:: YOUR ASSIGNMENT ::
Establish how many lines below contain the string "blue". Respond with that number alone.

□ □ □ □

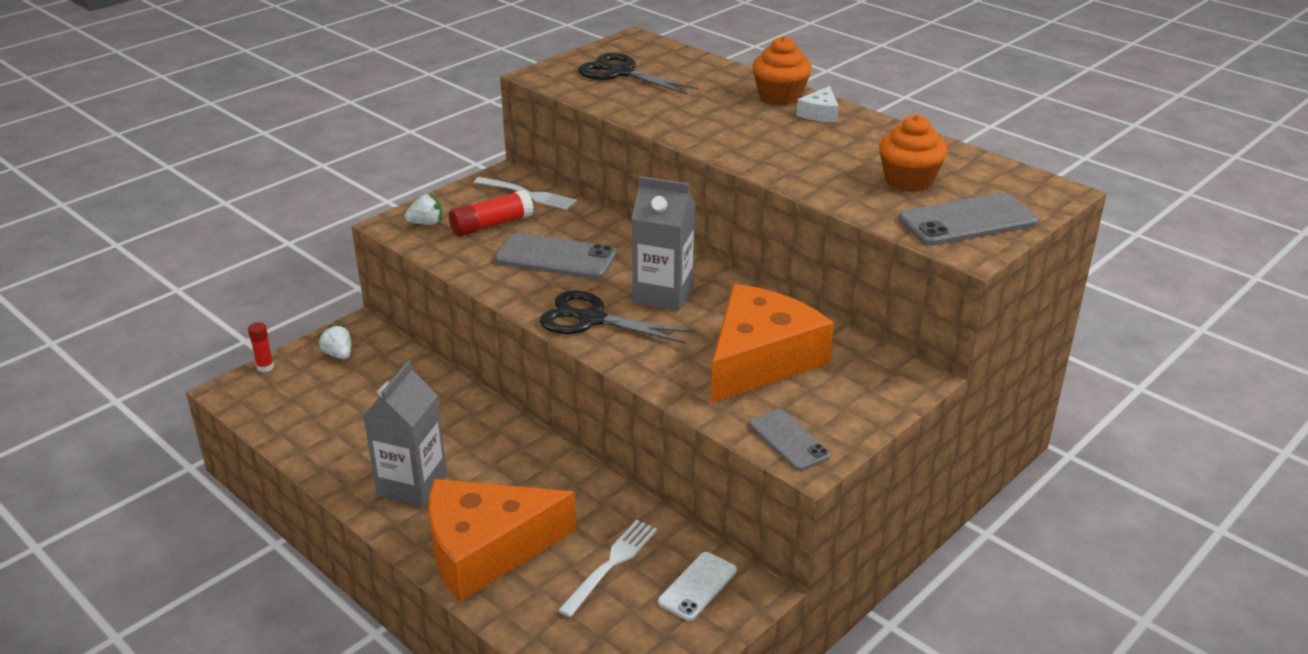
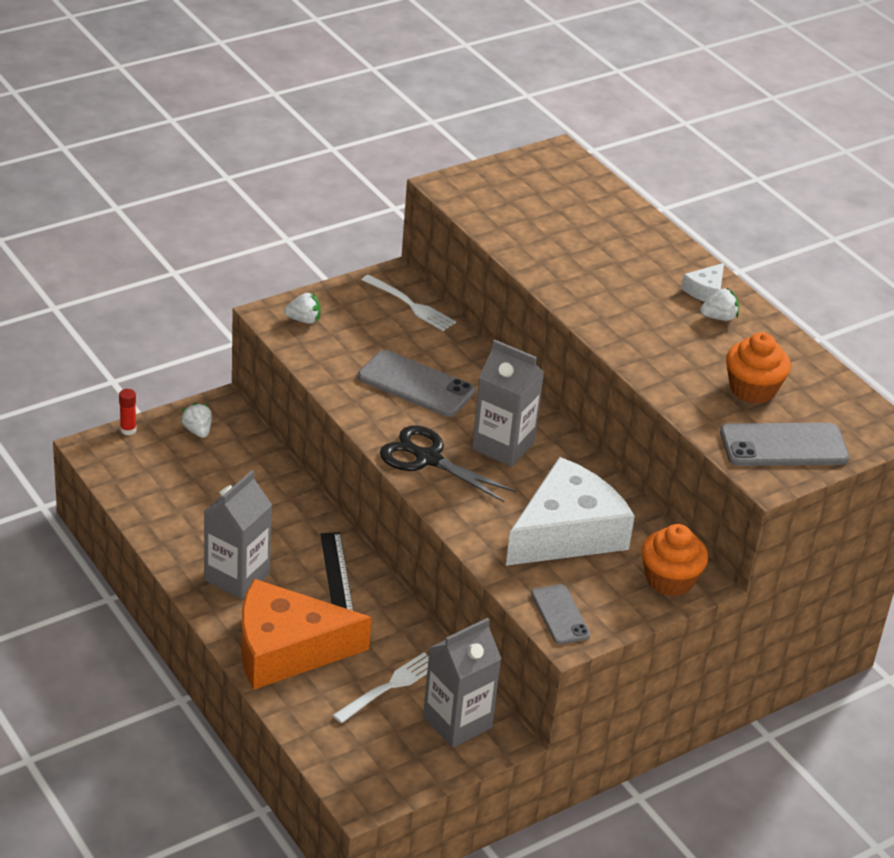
camera: 10 degrees right, 5 degrees up
(491, 225) = (365, 334): red glue stick -> none
(520, 463) = (337, 577): none -> black ruler
(621, 73) = (528, 198): black scissors -> none
(697, 586) = (457, 722): white phone -> grey carton
(760, 359) = (567, 532): orange cheese -> white cheese
(780, 96) = (676, 260): orange cupcake -> orange cupcake (669, 580)
(844, 131) = (719, 317): none -> white strawberry

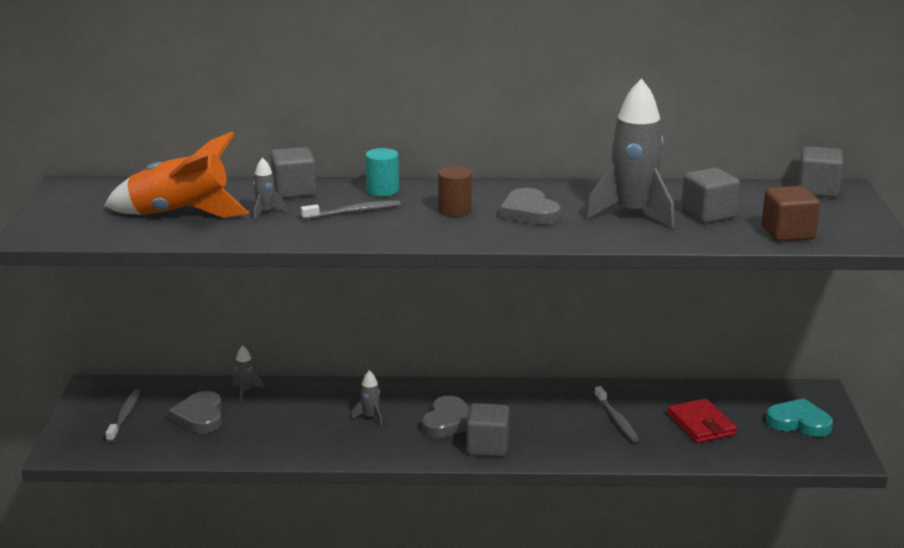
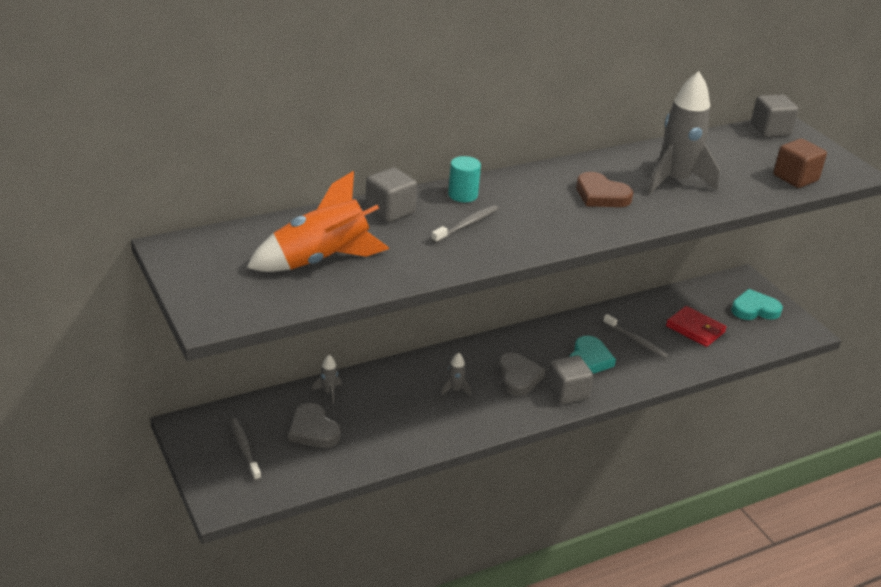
camera: 30 degrees left, 10 degrees up
(266, 212) = (394, 241): grey rocket -> none
(454, 210) = (543, 205): brown cylinder -> none
(529, 212) = (601, 195): grey heart -> brown heart
(543, 424) = (589, 359): none -> turquoise heart
(708, 214) = (726, 170): grey cube -> none

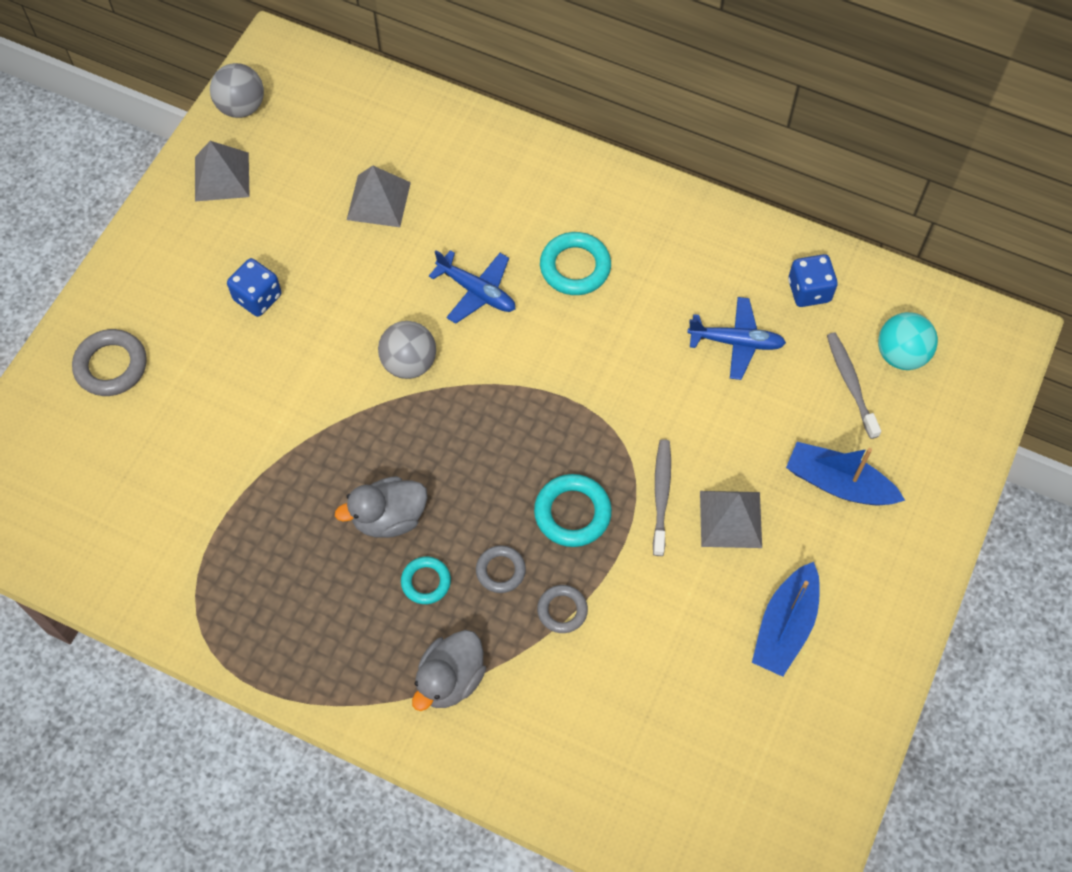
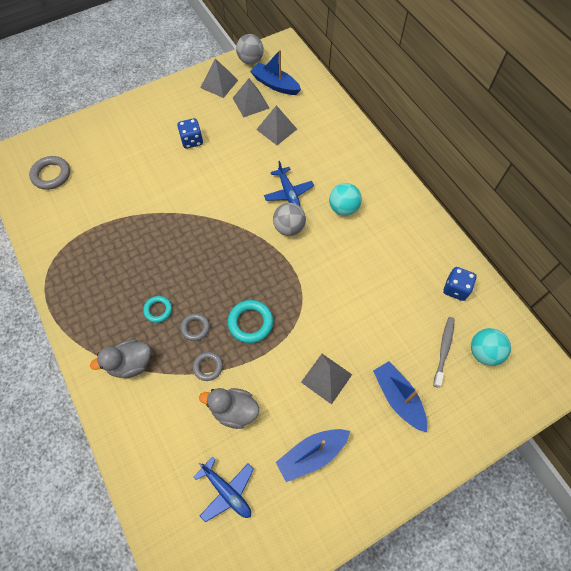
camera: 35 degrees right, 0 degrees up
(111, 366) = (111, 134): grey ring -> grey ring (51, 175)
(302, 180) = (250, 103): none -> grey pyramid
(316, 127) = (275, 84): none -> blue boat
(389, 518) = (166, 270): grey duck -> grey duck (234, 410)
(409, 363) = (232, 206): grey ball -> grey ball (289, 228)
(575, 267) = (343, 208): turquoise ring -> turquoise ball
(661, 495) = (300, 342): grey toothbrush -> none
(736, 342) = (397, 291): blue plane -> blue plane (227, 491)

□ □ □ □

:: TASK RESPONSE ::
2